Work item –
Print the records below exactly as they appear.

Start of Record extracts

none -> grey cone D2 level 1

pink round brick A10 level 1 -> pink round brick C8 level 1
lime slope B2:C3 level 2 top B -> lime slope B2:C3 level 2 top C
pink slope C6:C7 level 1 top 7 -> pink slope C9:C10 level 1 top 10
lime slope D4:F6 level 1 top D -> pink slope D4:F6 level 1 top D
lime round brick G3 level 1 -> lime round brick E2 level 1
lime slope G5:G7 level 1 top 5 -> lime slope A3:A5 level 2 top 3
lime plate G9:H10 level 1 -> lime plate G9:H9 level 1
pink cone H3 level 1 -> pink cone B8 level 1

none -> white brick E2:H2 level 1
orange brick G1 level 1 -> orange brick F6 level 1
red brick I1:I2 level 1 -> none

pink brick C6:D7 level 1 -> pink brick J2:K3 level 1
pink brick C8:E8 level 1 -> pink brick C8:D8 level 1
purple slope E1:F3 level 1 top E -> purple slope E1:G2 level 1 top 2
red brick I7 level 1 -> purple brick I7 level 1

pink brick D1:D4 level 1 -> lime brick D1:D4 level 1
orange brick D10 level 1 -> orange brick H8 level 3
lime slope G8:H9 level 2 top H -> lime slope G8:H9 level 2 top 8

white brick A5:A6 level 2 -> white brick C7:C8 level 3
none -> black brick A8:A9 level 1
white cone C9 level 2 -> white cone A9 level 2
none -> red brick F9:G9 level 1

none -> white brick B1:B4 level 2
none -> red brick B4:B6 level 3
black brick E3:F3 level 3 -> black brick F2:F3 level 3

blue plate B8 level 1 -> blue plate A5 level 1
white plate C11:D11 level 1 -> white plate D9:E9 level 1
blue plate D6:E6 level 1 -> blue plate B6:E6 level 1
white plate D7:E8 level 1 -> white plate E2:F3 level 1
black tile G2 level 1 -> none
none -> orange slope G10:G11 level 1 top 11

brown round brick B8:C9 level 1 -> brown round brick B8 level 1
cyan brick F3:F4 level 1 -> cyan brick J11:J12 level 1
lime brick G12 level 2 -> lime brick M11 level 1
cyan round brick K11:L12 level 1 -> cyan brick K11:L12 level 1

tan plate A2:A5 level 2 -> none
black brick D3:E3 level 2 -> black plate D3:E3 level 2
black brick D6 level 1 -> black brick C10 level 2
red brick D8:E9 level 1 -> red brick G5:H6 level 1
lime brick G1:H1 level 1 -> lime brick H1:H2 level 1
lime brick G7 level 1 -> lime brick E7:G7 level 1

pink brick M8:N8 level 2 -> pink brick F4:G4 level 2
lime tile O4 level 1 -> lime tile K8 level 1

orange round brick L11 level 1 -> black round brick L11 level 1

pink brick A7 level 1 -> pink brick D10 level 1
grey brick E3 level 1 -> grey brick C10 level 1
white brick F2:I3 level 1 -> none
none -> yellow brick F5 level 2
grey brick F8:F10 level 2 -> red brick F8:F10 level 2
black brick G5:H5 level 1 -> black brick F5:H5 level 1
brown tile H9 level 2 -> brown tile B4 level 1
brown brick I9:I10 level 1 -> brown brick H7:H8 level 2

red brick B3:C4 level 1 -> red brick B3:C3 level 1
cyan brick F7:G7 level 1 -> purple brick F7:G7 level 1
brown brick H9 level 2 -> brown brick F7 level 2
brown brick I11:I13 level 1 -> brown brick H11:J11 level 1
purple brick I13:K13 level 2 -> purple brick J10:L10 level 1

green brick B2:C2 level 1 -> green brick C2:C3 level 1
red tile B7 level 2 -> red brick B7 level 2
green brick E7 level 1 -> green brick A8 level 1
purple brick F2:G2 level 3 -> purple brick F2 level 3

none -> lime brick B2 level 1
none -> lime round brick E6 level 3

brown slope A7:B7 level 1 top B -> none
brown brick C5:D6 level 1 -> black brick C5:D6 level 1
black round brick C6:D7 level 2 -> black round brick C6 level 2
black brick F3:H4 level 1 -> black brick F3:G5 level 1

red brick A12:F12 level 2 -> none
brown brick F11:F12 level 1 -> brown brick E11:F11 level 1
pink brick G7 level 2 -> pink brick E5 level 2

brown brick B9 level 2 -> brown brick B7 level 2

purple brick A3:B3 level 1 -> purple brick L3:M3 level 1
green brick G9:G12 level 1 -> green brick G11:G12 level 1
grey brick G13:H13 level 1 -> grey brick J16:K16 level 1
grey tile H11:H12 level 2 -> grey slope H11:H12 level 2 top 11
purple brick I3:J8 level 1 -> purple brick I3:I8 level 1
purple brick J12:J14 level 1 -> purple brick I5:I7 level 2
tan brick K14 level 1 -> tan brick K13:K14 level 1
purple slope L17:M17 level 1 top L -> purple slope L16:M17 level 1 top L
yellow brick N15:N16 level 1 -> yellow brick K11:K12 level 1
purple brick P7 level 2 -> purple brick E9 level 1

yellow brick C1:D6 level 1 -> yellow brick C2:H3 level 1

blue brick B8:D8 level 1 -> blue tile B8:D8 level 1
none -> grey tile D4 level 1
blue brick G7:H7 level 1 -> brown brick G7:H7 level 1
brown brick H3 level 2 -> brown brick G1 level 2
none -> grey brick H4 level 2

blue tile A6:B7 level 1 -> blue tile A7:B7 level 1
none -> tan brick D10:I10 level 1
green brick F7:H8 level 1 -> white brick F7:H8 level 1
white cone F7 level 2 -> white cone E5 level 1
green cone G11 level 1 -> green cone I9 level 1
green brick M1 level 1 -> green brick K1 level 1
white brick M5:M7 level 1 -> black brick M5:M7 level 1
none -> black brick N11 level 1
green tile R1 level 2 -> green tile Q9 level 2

End of Record extracts

Solution –
none -> grey cone D2 level 1

pink round brick A10 level 1 -> pink round brick C8 level 1
lime slope B2:C3 level 2 top B -> lime slope B2:C3 level 2 top C
pink slope C6:C7 level 1 top 7 -> pink slope C9:C10 level 1 top 10
lime slope D4:F6 level 1 top D -> pink slope D4:F6 level 1 top D
lime round brick G3 level 1 -> lime round brick E2 level 1
lime slope G5:G7 level 1 top 5 -> lime slope A3:A5 level 2 top 3
lime plate G9:H10 level 1 -> lime plate G9:H9 level 1
pink cone H3 level 1 -> pink cone B8 level 1

none -> white brick E2:H2 level 1
orange brick G1 level 1 -> orange brick F6 level 1
red brick I1:I2 level 1 -> none

pink brick C6:D7 level 1 -> pink brick J2:K3 level 1
pink brick C8:E8 level 1 -> pink brick C8:D8 level 1
purple slope E1:F3 level 1 top E -> purple slope E1:G2 level 1 top 2
red brick I7 level 1 -> purple brick I7 level 1

pink brick D1:D4 level 1 -> lime brick D1:D4 level 1
orange brick D10 level 1 -> orange brick H8 level 3
lime slope G8:H9 level 2 top H -> lime slope G8:H9 level 2 top 8

white brick A5:A6 level 2 -> white brick C7:C8 level 3
none -> black brick A8:A9 level 1
white cone C9 level 2 -> white cone A9 level 2
none -> red brick F9:G9 level 1

none -> white brick B1:B4 level 2
none -> red brick B4:B6 level 3
black brick E3:F3 level 3 -> black brick F2:F3 level 3

blue plate B8 level 1 -> blue plate A5 level 1
white plate C11:D11 level 1 -> white plate D9:E9 level 1
blue plate D6:E6 level 1 -> blue plate B6:E6 level 1
white plate D7:E8 level 1 -> white plate E2:F3 level 1
black tile G2 level 1 -> none
none -> orange slope G10:G11 level 1 top 11

brown round brick B8:C9 level 1 -> brown round brick B8 level 1
cyan brick F3:F4 level 1 -> cyan brick J11:J12 level 1
lime brick G12 level 2 -> lime brick M11 level 1
cyan round brick K11:L12 level 1 -> cyan brick K11:L12 level 1

tan plate A2:A5 level 2 -> none
black brick D3:E3 level 2 -> black plate D3:E3 level 2
black brick D6 level 1 -> black brick C10 level 2
red brick D8:E9 level 1 -> red brick G5:H6 level 1
lime brick G1:H1 level 1 -> lime brick H1:H2 level 1
lime brick G7 level 1 -> lime brick E7:G7 level 1

pink brick M8:N8 level 2 -> pink brick F4:G4 level 2
lime tile O4 level 1 -> lime tile K8 level 1

orange round brick L11 level 1 -> black round brick L11 level 1

pink brick A7 level 1 -> pink brick D10 level 1
grey brick E3 level 1 -> grey brick C10 level 1
white brick F2:I3 level 1 -> none
none -> yellow brick F5 level 2
grey brick F8:F10 level 2 -> red brick F8:F10 level 2
black brick G5:H5 level 1 -> black brick F5:H5 level 1
brown tile H9 level 2 -> brown tile B4 level 1
brown brick I9:I10 level 1 -> brown brick H7:H8 level 2

red brick B3:C4 level 1 -> red brick B3:C3 level 1
cyan brick F7:G7 level 1 -> purple brick F7:G7 level 1
brown brick H9 level 2 -> brown brick F7 level 2
brown brick I11:I13 level 1 -> brown brick H11:J11 level 1
purple brick I13:K13 level 2 -> purple brick J10:L10 level 1

green brick B2:C2 level 1 -> green brick C2:C3 level 1
red tile B7 level 2 -> red brick B7 level 2
green brick E7 level 1 -> green brick A8 level 1
purple brick F2:G2 level 3 -> purple brick F2 level 3

none -> lime brick B2 level 1
none -> lime round brick E6 level 3

brown slope A7:B7 level 1 top B -> none
brown brick C5:D6 level 1 -> black brick C5:D6 level 1
black round brick C6:D7 level 2 -> black round brick C6 level 2
black brick F3:H4 level 1 -> black brick F3:G5 level 1

red brick A12:F12 level 2 -> none
brown brick F11:F12 level 1 -> brown brick E11:F11 level 1
pink brick G7 level 2 -> pink brick E5 level 2

brown brick B9 level 2 -> brown brick B7 level 2

purple brick A3:B3 level 1 -> purple brick L3:M3 level 1
green brick G9:G12 level 1 -> green brick G11:G12 level 1
grey brick G13:H13 level 1 -> grey brick J16:K16 level 1
grey tile H11:H12 level 2 -> grey slope H11:H12 level 2 top 11
purple brick I3:J8 level 1 -> purple brick I3:I8 level 1
purple brick J12:J14 level 1 -> purple brick I5:I7 level 2
tan brick K14 level 1 -> tan brick K13:K14 level 1
purple slope L17:M17 level 1 top L -> purple slope L16:M17 level 1 top L
yellow brick N15:N16 level 1 -> yellow brick K11:K12 level 1
purple brick P7 level 2 -> purple brick E9 level 1

yellow brick C1:D6 level 1 -> yellow brick C2:H3 level 1

blue brick B8:D8 level 1 -> blue tile B8:D8 level 1
none -> grey tile D4 level 1
blue brick G7:H7 level 1 -> brown brick G7:H7 level 1
brown brick H3 level 2 -> brown brick G1 level 2
none -> grey brick H4 level 2

blue tile A6:B7 level 1 -> blue tile A7:B7 level 1
none -> tan brick D10:I10 level 1
green brick F7:H8 level 1 -> white brick F7:H8 level 1
white cone F7 level 2 -> white cone E5 level 1
green cone G11 level 1 -> green cone I9 level 1
green brick M1 level 1 -> green brick K1 level 1
white brick M5:M7 level 1 -> black brick M5:M7 level 1
none -> black brick N11 level 1
green tile R1 level 2 -> green tile Q9 level 2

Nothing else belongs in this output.